-- Data extract follows --

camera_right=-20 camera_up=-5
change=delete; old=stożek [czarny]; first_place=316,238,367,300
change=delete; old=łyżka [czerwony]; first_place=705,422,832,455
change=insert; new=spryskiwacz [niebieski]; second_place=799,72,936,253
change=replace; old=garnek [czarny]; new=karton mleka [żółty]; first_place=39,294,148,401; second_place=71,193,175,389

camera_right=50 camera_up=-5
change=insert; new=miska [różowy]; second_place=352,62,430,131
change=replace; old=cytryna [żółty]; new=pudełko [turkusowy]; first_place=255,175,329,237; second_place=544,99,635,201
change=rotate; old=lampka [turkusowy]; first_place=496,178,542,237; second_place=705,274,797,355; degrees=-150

-- Data extract concluded --

- Task to carry out:
All lines from the one containing "change=insert; new=spryskiwacz [niebieski];" through the last line of the data must be set down exactly. No other lines belong in the answer.

- Response for this exercise:
change=insert; new=spryskiwacz [niebieski]; second_place=799,72,936,253
change=replace; old=garnek [czarny]; new=karton mleka [żółty]; first_place=39,294,148,401; second_place=71,193,175,389

camera_right=50 camera_up=-5
change=insert; new=miska [różowy]; second_place=352,62,430,131
change=replace; old=cytryna [żółty]; new=pudełko [turkusowy]; first_place=255,175,329,237; second_place=544,99,635,201
change=rotate; old=lampka [turkusowy]; first_place=496,178,542,237; second_place=705,274,797,355; degrees=-150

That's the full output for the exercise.